§ **Dataset entries**
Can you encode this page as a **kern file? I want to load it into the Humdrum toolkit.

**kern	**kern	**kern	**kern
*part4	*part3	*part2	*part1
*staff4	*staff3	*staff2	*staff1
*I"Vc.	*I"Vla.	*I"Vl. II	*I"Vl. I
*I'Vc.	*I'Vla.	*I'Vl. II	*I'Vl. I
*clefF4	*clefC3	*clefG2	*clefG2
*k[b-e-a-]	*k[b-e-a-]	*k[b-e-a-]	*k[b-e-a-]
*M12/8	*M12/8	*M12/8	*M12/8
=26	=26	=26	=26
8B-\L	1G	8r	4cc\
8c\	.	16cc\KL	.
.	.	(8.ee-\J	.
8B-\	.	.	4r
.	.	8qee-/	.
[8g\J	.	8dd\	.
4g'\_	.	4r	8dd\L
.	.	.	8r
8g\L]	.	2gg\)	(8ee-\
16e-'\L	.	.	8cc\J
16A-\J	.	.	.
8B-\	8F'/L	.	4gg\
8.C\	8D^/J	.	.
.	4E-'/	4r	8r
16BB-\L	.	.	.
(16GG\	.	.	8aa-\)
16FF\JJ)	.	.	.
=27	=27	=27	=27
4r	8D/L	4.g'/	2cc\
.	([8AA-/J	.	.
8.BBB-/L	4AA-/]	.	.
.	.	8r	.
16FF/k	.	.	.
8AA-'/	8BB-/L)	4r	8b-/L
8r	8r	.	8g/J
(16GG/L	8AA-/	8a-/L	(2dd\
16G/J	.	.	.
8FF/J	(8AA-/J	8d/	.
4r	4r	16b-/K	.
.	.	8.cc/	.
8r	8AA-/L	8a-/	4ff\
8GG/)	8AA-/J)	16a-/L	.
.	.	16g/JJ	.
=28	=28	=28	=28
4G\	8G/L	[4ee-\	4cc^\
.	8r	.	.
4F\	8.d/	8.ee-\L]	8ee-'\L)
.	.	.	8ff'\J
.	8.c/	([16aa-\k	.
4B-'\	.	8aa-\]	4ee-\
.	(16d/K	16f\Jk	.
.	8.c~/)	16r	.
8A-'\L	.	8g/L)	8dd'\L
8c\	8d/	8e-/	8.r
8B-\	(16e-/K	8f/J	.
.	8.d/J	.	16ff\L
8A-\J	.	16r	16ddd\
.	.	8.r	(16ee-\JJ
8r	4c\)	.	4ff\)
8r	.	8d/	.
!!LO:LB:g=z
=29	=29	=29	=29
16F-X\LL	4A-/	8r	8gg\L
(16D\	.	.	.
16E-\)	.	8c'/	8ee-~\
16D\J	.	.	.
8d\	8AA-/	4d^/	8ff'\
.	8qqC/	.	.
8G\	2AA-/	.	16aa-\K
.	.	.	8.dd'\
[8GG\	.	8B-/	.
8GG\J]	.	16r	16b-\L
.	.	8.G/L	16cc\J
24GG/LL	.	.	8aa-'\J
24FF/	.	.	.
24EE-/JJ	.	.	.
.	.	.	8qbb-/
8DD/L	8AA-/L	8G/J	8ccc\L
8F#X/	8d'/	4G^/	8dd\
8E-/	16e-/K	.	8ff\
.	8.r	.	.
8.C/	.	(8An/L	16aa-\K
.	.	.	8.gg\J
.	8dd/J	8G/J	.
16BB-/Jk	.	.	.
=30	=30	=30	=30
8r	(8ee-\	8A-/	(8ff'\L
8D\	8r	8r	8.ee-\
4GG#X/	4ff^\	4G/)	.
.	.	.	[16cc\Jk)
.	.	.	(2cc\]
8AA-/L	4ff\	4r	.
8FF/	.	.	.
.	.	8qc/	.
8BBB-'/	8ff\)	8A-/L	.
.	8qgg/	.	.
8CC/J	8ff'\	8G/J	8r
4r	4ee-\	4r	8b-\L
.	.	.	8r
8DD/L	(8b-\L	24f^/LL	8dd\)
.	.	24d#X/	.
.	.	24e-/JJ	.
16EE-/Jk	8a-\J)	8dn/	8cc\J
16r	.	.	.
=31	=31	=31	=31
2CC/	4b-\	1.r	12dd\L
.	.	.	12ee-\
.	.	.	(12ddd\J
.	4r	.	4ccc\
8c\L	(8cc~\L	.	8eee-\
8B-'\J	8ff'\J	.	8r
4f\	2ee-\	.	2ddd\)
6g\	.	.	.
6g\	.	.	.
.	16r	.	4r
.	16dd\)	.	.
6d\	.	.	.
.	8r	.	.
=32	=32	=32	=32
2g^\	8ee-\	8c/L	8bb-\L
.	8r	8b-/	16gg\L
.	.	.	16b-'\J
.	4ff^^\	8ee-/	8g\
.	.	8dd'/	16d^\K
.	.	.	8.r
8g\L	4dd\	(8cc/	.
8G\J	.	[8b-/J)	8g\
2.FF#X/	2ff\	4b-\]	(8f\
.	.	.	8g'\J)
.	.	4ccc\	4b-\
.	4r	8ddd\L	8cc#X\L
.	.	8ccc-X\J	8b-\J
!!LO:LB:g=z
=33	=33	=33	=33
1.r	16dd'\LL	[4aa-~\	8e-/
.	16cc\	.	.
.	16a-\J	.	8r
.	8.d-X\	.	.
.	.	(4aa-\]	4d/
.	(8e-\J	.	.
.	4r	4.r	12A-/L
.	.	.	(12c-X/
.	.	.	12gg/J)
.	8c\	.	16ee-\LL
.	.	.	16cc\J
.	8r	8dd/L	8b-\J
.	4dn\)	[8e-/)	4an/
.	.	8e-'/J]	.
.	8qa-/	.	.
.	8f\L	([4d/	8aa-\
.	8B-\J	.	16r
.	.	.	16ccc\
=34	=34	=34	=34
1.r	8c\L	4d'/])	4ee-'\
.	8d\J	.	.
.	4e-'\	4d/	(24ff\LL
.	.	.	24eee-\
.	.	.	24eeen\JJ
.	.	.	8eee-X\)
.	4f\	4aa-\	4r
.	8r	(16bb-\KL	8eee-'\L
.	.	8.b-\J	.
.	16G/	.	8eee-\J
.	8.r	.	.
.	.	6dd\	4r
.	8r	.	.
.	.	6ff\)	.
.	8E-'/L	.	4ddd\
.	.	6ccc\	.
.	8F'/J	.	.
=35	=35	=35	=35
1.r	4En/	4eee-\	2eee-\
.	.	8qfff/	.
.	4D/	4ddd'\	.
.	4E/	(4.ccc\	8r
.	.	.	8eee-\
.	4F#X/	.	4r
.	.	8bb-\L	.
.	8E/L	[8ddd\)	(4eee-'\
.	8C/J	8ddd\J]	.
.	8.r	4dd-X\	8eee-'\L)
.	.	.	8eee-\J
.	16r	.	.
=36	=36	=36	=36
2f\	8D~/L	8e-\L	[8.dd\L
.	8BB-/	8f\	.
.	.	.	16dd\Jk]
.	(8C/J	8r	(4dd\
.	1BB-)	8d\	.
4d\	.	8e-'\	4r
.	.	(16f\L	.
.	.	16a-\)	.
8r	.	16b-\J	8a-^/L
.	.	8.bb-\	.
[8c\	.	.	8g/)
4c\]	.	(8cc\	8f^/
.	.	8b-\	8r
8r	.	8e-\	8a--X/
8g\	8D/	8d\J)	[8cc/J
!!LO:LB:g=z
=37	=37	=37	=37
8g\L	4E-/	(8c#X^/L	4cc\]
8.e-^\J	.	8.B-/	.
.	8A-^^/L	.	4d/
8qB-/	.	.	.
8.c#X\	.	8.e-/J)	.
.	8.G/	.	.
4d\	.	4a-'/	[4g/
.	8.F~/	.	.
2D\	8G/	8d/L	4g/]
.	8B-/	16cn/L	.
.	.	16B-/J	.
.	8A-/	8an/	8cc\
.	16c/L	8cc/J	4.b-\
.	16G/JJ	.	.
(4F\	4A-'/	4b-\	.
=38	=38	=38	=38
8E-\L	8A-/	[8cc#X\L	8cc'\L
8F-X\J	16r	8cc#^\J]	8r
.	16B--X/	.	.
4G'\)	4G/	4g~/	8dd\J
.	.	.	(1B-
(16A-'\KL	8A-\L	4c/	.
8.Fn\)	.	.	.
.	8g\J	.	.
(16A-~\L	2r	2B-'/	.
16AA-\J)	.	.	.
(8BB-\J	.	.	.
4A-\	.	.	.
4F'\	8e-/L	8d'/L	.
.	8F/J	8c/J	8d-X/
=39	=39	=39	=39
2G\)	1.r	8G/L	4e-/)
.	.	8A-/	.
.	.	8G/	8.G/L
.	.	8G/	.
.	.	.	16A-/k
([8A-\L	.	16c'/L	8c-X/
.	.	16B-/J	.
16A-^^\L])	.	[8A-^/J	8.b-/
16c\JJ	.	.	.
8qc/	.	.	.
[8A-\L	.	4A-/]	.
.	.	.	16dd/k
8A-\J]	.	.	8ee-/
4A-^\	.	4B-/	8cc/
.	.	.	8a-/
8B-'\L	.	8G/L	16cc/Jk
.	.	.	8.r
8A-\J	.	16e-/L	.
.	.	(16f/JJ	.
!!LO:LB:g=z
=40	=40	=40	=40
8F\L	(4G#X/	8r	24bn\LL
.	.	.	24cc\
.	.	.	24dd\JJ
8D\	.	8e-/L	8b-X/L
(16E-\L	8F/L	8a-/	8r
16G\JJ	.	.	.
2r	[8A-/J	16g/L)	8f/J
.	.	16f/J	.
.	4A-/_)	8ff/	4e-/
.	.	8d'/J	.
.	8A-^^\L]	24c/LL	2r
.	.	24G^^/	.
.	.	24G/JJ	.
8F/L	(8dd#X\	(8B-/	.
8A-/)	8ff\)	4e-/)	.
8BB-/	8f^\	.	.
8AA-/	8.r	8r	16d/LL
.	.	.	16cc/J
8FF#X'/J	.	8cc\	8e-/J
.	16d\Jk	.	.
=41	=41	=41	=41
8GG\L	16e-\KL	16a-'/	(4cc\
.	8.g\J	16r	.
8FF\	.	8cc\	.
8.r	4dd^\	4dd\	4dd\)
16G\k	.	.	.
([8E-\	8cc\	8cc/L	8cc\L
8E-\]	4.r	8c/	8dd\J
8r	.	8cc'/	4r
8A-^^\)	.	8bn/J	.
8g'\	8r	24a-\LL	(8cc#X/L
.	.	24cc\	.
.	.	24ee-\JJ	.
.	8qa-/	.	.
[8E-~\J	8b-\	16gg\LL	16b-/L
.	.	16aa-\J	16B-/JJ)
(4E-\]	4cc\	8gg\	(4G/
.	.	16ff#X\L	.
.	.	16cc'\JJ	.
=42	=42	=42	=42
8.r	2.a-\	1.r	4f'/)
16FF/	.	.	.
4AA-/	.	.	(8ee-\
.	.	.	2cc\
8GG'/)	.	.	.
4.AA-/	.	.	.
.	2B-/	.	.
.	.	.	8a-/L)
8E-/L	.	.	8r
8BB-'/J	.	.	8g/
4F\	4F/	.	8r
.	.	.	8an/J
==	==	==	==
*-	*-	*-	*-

§ **Do this**
Pick out every line above that contains the string "kern" and copy each one out in full.

§ **Solution to this exercise**
Can you encode this page as a **kern file? I want to load it into the Humdrum toolkit.
**kern	**kern	**kern	**kern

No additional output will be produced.